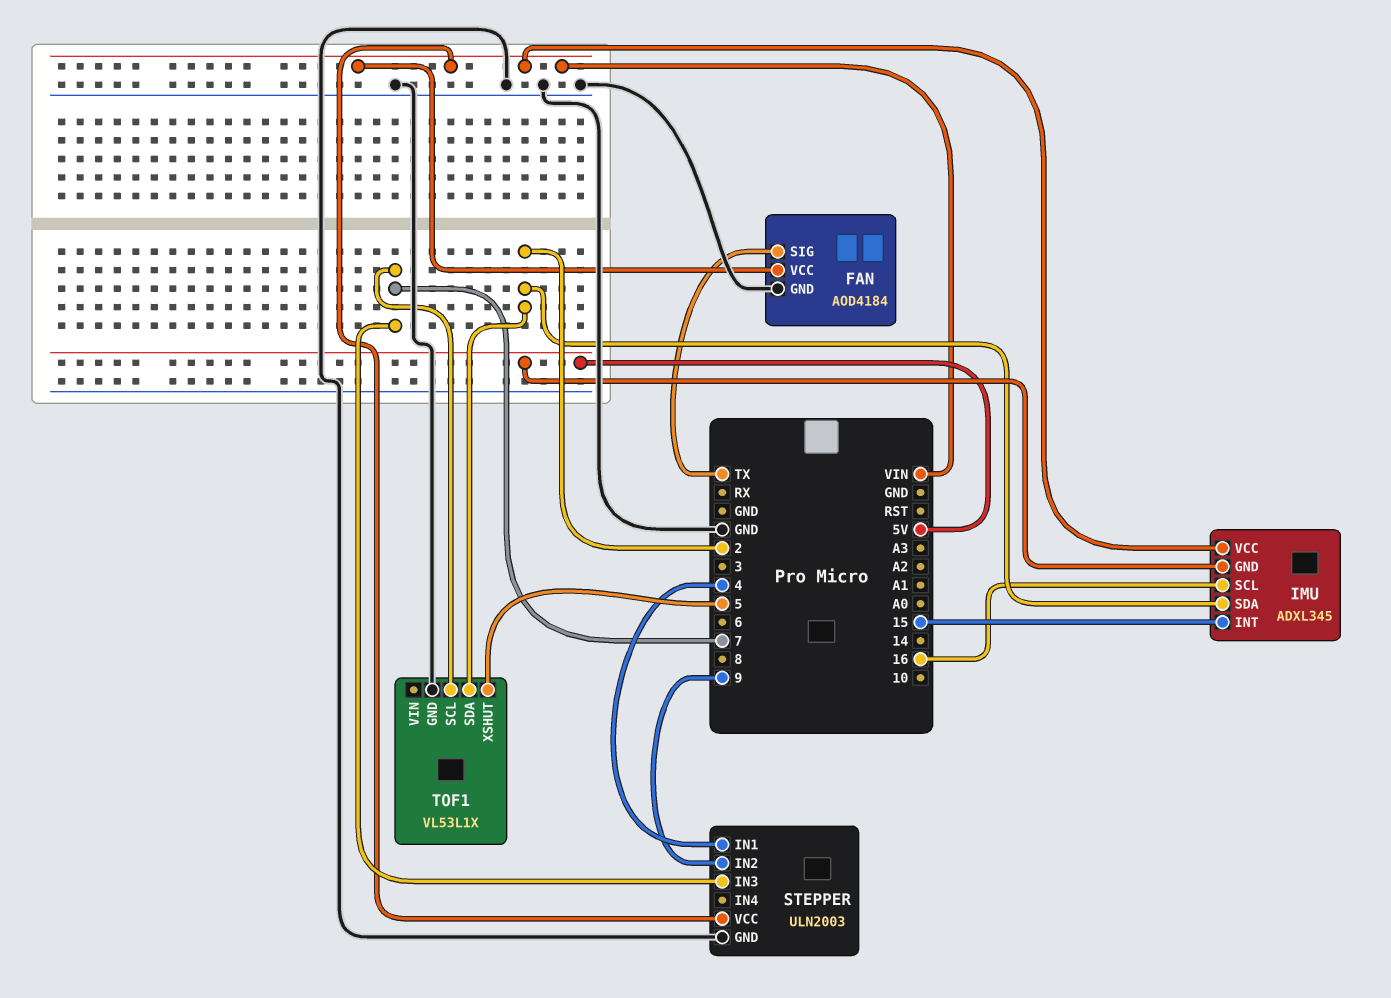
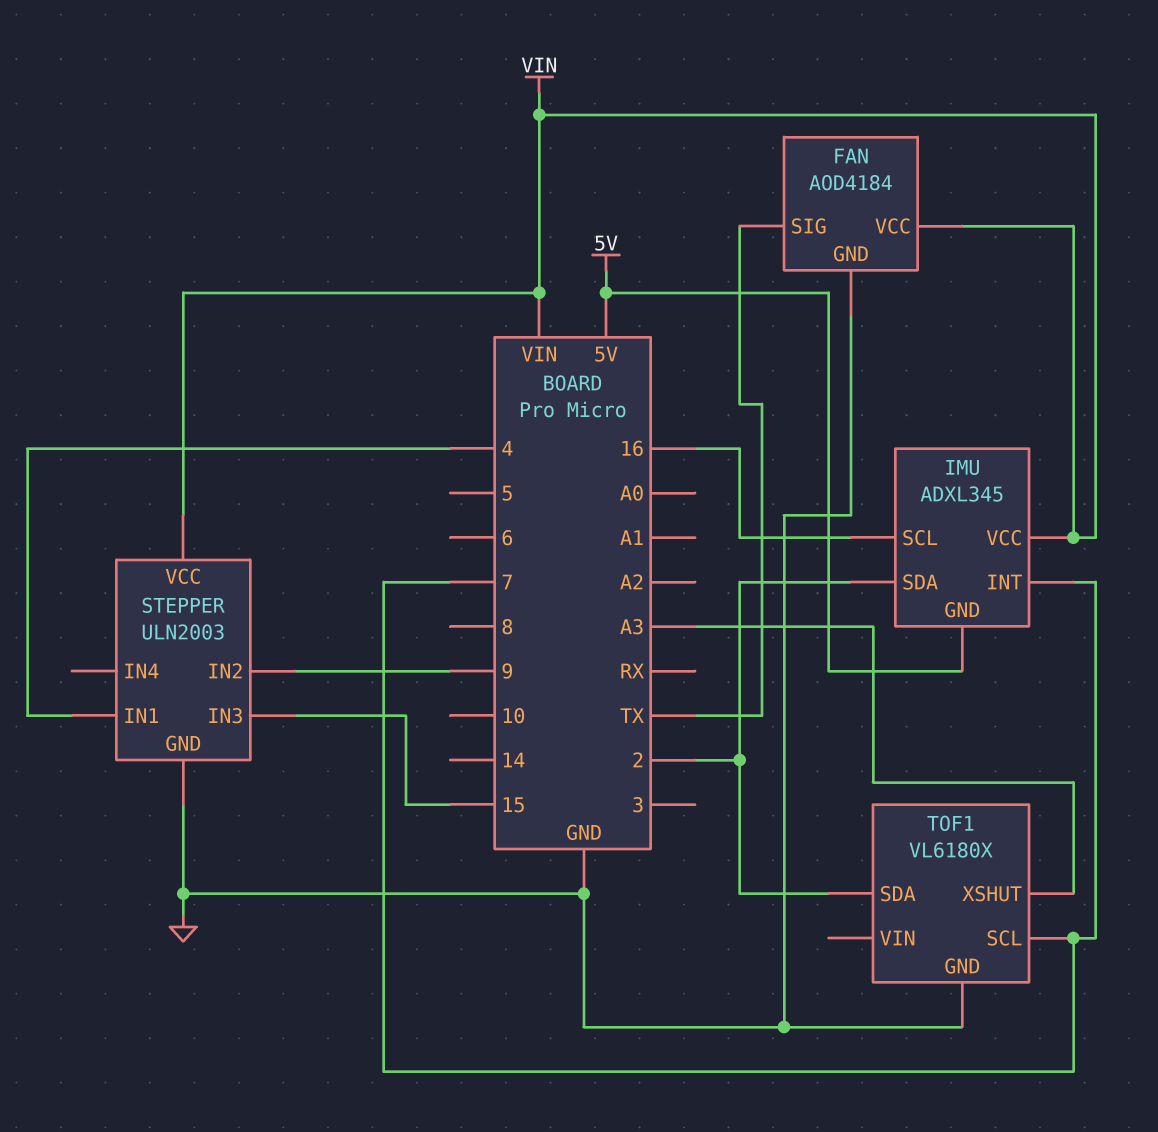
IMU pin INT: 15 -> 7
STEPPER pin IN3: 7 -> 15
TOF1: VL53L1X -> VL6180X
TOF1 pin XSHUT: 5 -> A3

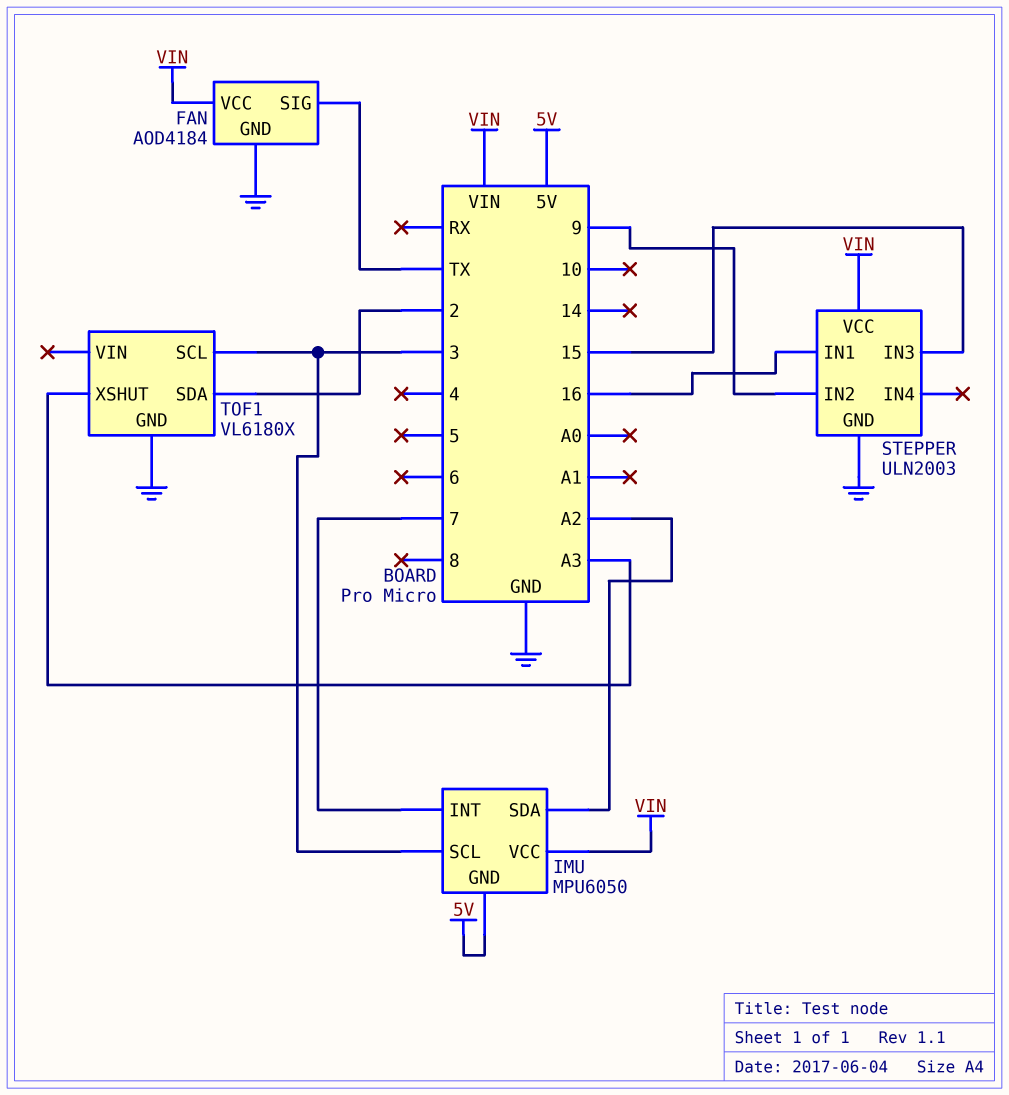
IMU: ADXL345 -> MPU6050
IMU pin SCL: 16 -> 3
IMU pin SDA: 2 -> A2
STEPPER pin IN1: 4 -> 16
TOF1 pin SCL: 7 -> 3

####

Required work >>
Write every line above out again exactly; pictures do not belong in the copy.

Answer space >>
IMU pin INT: 15 -> 7
STEPPER pin IN3: 7 -> 15
TOF1: VL53L1X -> VL6180X
TOF1 pin XSHUT: 5 -> A3

IMU: ADXL345 -> MPU6050
IMU pin SCL: 16 -> 3
IMU pin SDA: 2 -> A2
STEPPER pin IN1: 4 -> 16
TOF1 pin SCL: 7 -> 3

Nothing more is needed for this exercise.